Search the data for the string "plus" and copy each line in which it appears.
(Data under study begins)
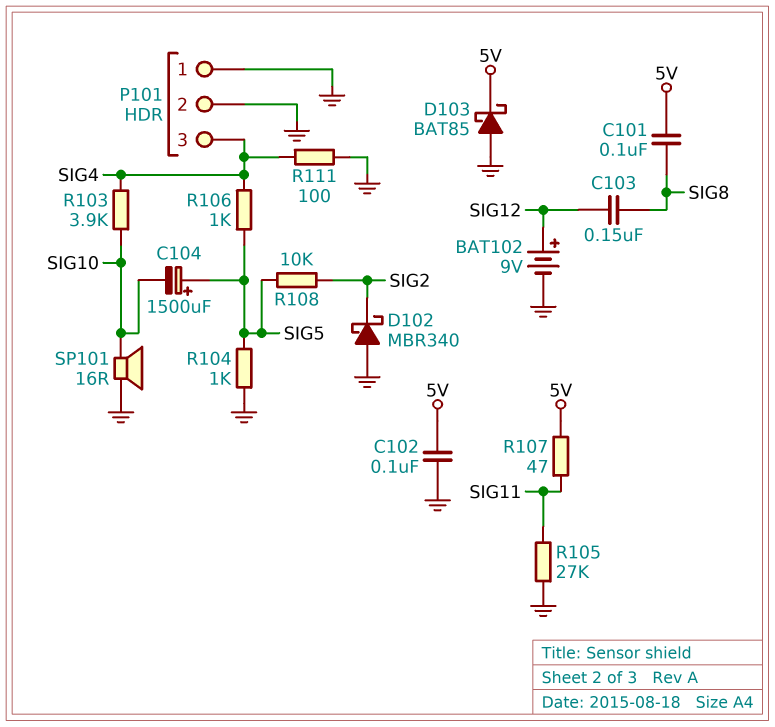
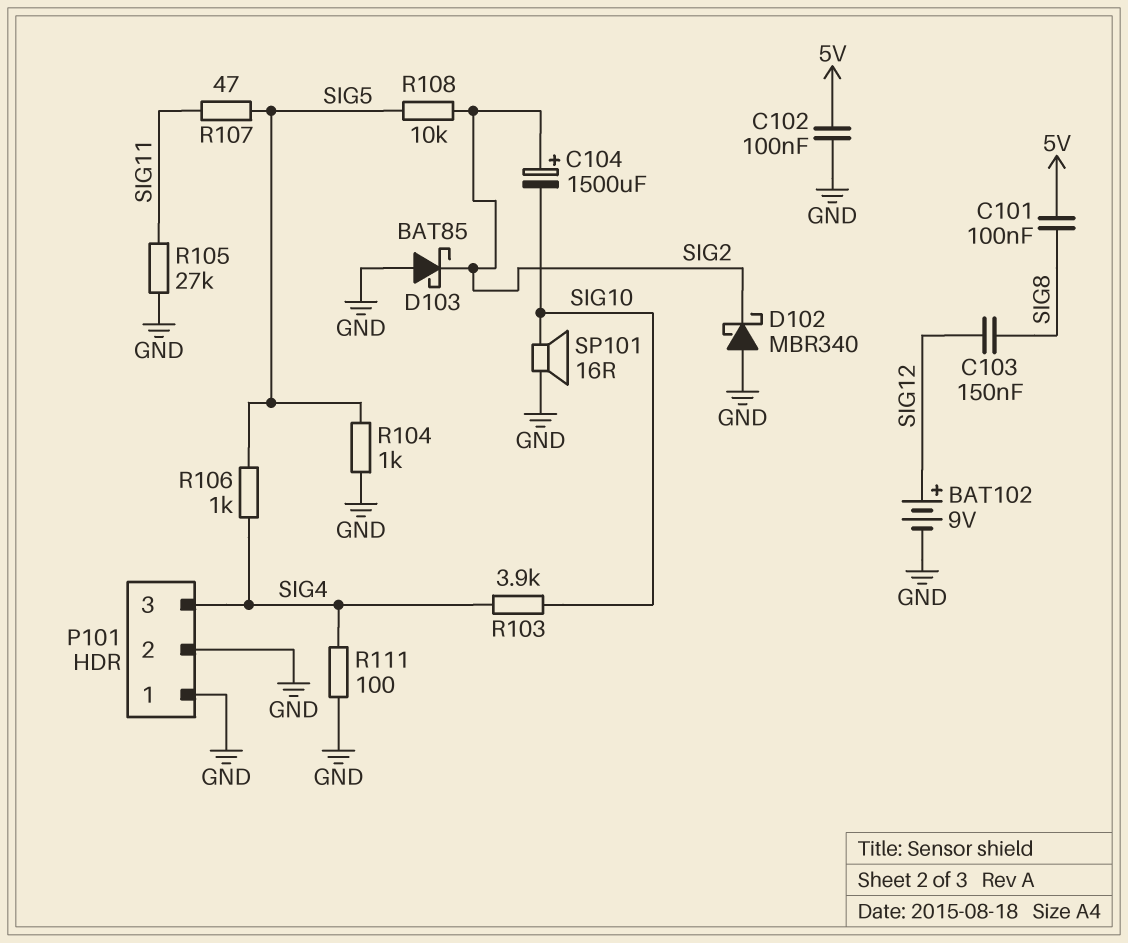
C104: 1500uF (plus SIG5, minus SIG10) -> 1500uF (plus SIG2, minus SIG10)
D103: schottky BAT85 (A GND, K 5V) -> schottky BAT85 (A GND, K SIG2)
R107: 47 (5V, SIG11) -> 47 (SIG5, SIG11)

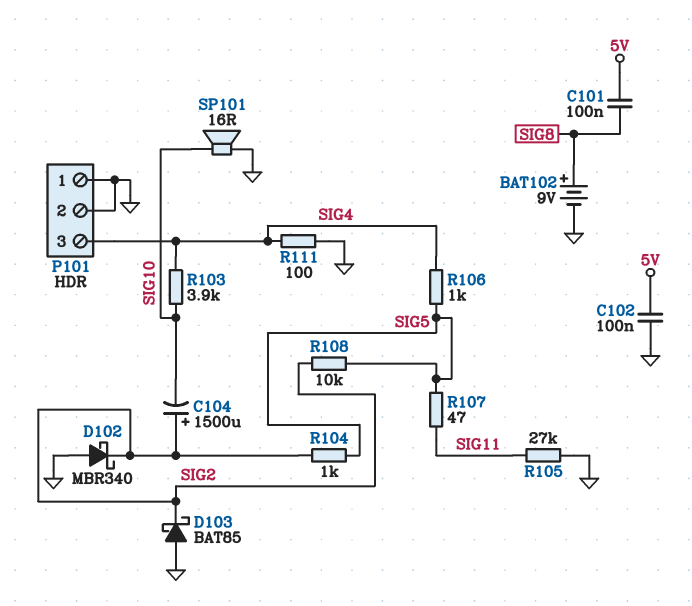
BAT102: 9V (plus SIG12, minus GND) -> 9V (plus SIG8, minus GND)
C103: 150nF (SIG8, SIG12) -> none
R104: 1k (GND, SIG5) -> 1k (SIG2, SIG5)

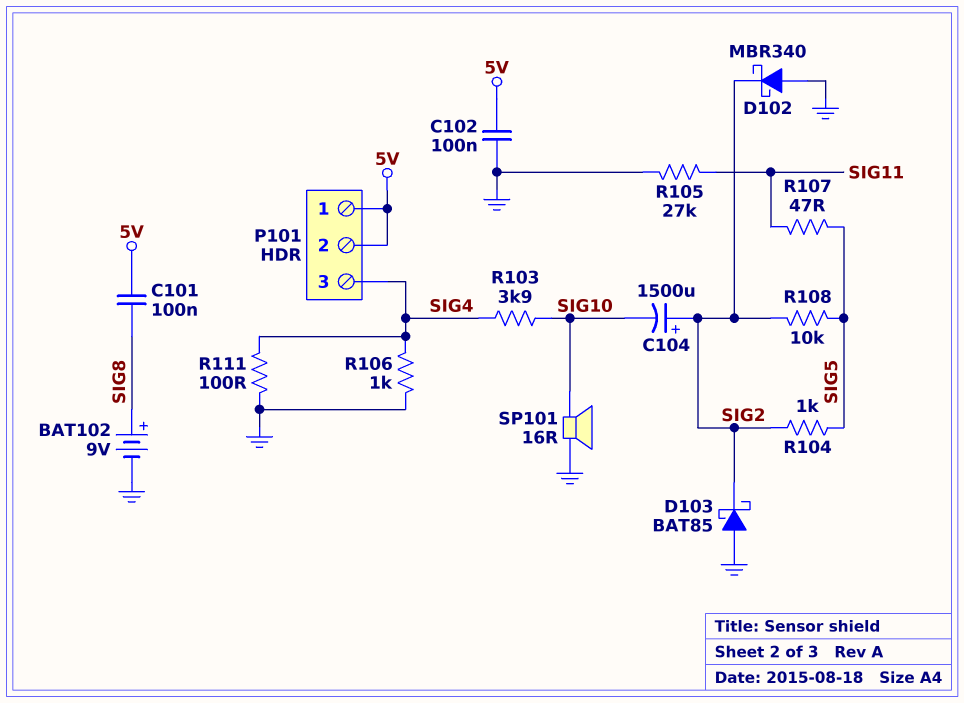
P101 pin 1: GND -> 5V
P101 pin 2: GND -> 5V
R106: 1k (SIG4, SIG5) -> 1k (GND, SIG4)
(Data under study ends)
- Task result -
C104: 1500uF (plus SIG5, minus SIG10) -> 1500uF (plus SIG2, minus SIG10)
BAT102: 9V (plus SIG12, minus GND) -> 9V (plus SIG8, minus GND)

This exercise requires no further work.